Start of Block

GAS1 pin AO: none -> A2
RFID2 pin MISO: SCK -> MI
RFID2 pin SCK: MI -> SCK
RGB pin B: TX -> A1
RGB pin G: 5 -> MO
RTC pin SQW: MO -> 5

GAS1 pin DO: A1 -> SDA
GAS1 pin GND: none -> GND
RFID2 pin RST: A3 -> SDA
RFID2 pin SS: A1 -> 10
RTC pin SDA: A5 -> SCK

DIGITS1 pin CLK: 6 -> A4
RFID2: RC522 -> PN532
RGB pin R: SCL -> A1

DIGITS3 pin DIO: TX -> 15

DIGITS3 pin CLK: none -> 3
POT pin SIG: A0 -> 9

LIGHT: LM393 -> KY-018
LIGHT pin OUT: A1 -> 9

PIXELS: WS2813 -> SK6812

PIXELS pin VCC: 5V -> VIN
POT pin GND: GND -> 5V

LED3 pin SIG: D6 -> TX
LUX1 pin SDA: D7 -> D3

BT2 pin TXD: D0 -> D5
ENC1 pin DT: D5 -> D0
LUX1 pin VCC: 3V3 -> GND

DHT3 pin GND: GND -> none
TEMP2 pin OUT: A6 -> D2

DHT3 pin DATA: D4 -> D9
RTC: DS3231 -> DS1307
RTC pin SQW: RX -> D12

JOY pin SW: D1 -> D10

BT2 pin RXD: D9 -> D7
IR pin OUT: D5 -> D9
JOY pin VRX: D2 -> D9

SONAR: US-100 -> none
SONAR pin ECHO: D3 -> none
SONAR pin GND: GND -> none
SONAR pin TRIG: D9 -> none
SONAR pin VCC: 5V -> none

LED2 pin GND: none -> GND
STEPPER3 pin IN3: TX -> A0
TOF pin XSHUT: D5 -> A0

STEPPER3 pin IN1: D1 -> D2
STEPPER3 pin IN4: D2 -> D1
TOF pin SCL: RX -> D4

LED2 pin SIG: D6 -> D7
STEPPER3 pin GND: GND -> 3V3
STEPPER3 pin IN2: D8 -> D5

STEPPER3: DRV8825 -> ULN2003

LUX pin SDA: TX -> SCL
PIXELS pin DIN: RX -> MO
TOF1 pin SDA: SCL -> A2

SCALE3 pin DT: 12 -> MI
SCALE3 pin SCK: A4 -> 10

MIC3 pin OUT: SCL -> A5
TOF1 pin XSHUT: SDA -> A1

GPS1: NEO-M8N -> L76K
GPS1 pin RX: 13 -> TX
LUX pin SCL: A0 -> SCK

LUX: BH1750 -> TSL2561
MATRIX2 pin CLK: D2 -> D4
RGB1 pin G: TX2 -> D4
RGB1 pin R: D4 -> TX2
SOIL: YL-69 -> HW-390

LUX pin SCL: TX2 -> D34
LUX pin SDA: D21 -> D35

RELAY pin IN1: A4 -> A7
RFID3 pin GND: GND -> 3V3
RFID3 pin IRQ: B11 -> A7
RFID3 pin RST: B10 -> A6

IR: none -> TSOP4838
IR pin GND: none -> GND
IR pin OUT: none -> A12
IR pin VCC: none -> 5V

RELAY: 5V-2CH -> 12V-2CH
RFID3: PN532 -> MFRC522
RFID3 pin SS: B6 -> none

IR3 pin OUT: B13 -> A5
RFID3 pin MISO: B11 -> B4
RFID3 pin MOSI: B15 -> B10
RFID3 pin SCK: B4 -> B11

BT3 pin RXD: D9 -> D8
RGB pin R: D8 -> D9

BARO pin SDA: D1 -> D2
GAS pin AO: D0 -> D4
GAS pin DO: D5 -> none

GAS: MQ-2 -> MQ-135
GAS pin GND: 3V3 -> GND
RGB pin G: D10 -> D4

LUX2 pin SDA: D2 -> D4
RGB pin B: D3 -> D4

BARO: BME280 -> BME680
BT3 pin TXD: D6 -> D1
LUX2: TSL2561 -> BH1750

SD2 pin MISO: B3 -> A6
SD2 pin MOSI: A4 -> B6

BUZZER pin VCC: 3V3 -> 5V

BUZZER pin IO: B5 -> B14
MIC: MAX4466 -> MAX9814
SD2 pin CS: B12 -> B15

End of Block

-- YOUR INSTRUCTIONS --
The answer is the full set of records, printed exactly as given.

-- SOLUTION FOR THIS EXERCISE --
GAS1 pin AO: none -> A2
RFID2 pin MISO: SCK -> MI
RFID2 pin SCK: MI -> SCK
RGB pin B: TX -> A1
RGB pin G: 5 -> MO
RTC pin SQW: MO -> 5

GAS1 pin DO: A1 -> SDA
GAS1 pin GND: none -> GND
RFID2 pin RST: A3 -> SDA
RFID2 pin SS: A1 -> 10
RTC pin SDA: A5 -> SCK

DIGITS1 pin CLK: 6 -> A4
RFID2: RC522 -> PN532
RGB pin R: SCL -> A1

DIGITS3 pin DIO: TX -> 15

DIGITS3 pin CLK: none -> 3
POT pin SIG: A0 -> 9

LIGHT: LM393 -> KY-018
LIGHT pin OUT: A1 -> 9

PIXELS: WS2813 -> SK6812

PIXELS pin VCC: 5V -> VIN
POT pin GND: GND -> 5V

LED3 pin SIG: D6 -> TX
LUX1 pin SDA: D7 -> D3

BT2 pin TXD: D0 -> D5
ENC1 pin DT: D5 -> D0
LUX1 pin VCC: 3V3 -> GND

DHT3 pin GND: GND -> none
TEMP2 pin OUT: A6 -> D2

DHT3 pin DATA: D4 -> D9
RTC: DS3231 -> DS1307
RTC pin SQW: RX -> D12

JOY pin SW: D1 -> D10

BT2 pin RXD: D9 -> D7
IR pin OUT: D5 -> D9
JOY pin VRX: D2 -> D9

SONAR: US-100 -> none
SONAR pin ECHO: D3 -> none
SONAR pin GND: GND -> none
SONAR pin TRIG: D9 -> none
SONAR pin VCC: 5V -> none

LED2 pin GND: none -> GND
STEPPER3 pin IN3: TX -> A0
TOF pin XSHUT: D5 -> A0

STEPPER3 pin IN1: D1 -> D2
STEPPER3 pin IN4: D2 -> D1
TOF pin SCL: RX -> D4

LED2 pin SIG: D6 -> D7
STEPPER3 pin GND: GND -> 3V3
STEPPER3 pin IN2: D8 -> D5

STEPPER3: DRV8825 -> ULN2003

LUX pin SDA: TX -> SCL
PIXELS pin DIN: RX -> MO
TOF1 pin SDA: SCL -> A2

SCALE3 pin DT: 12 -> MI
SCALE3 pin SCK: A4 -> 10

MIC3 pin OUT: SCL -> A5
TOF1 pin XSHUT: SDA -> A1

GPS1: NEO-M8N -> L76K
GPS1 pin RX: 13 -> TX
LUX pin SCL: A0 -> SCK

LUX: BH1750 -> TSL2561
MATRIX2 pin CLK: D2 -> D4
RGB1 pin G: TX2 -> D4
RGB1 pin R: D4 -> TX2
SOIL: YL-69 -> HW-390

LUX pin SCL: TX2 -> D34
LUX pin SDA: D21 -> D35

RELAY pin IN1: A4 -> A7
RFID3 pin GND: GND -> 3V3
RFID3 pin IRQ: B11 -> A7
RFID3 pin RST: B10 -> A6

IR: none -> TSOP4838
IR pin GND: none -> GND
IR pin OUT: none -> A12
IR pin VCC: none -> 5V

RELAY: 5V-2CH -> 12V-2CH
RFID3: PN532 -> MFRC522
RFID3 pin SS: B6 -> none

IR3 pin OUT: B13 -> A5
RFID3 pin MISO: B11 -> B4
RFID3 pin MOSI: B15 -> B10
RFID3 pin SCK: B4 -> B11

BT3 pin RXD: D9 -> D8
RGB pin R: D8 -> D9

BARO pin SDA: D1 -> D2
GAS pin AO: D0 -> D4
GAS pin DO: D5 -> none

GAS: MQ-2 -> MQ-135
GAS pin GND: 3V3 -> GND
RGB pin G: D10 -> D4

LUX2 pin SDA: D2 -> D4
RGB pin B: D3 -> D4

BARO: BME280 -> BME680
BT3 pin TXD: D6 -> D1
LUX2: TSL2561 -> BH1750

SD2 pin MISO: B3 -> A6
SD2 pin MOSI: A4 -> B6

BUZZER pin VCC: 3V3 -> 5V

BUZZER pin IO: B5 -> B14
MIC: MAX4466 -> MAX9814
SD2 pin CS: B12 -> B15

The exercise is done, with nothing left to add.